> [Aim of the task]
Your answer should be the lines of the material that include the word "yellow".

> [Exercise inputs]
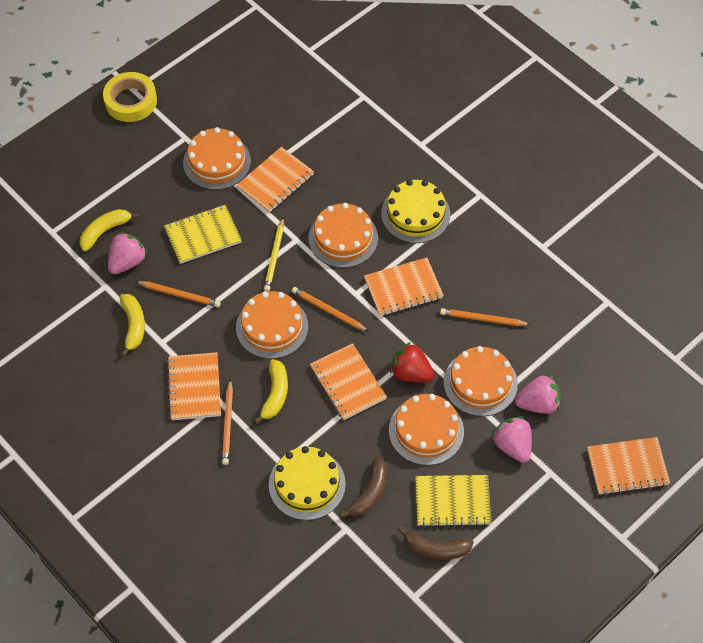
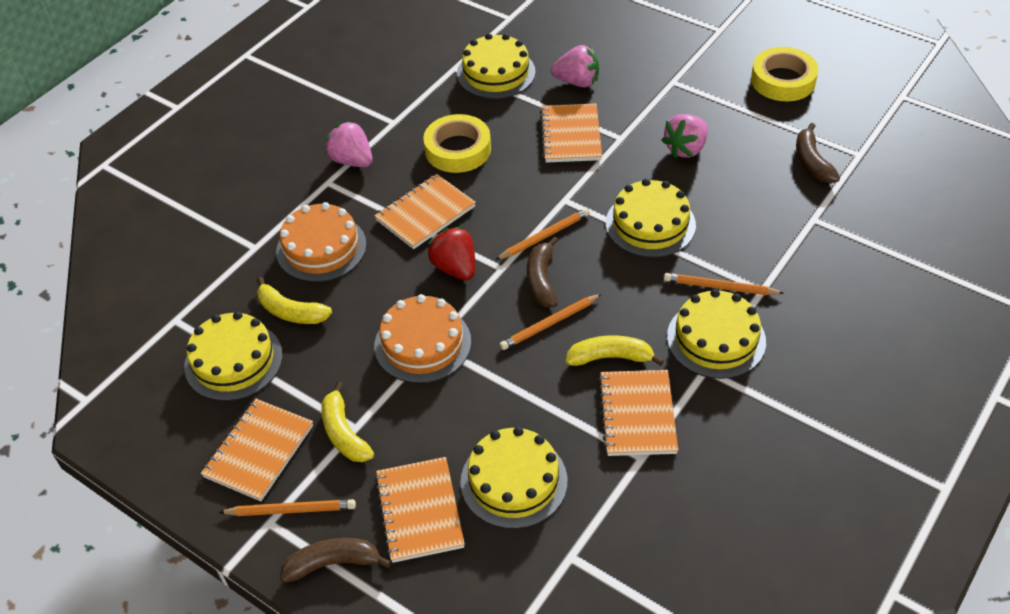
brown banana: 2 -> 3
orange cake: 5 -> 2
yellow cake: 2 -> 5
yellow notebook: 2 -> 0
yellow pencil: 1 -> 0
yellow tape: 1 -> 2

> [Solution for this problem]
yellow cake: 2 -> 5
yellow notebook: 2 -> 0
yellow pencil: 1 -> 0
yellow tape: 1 -> 2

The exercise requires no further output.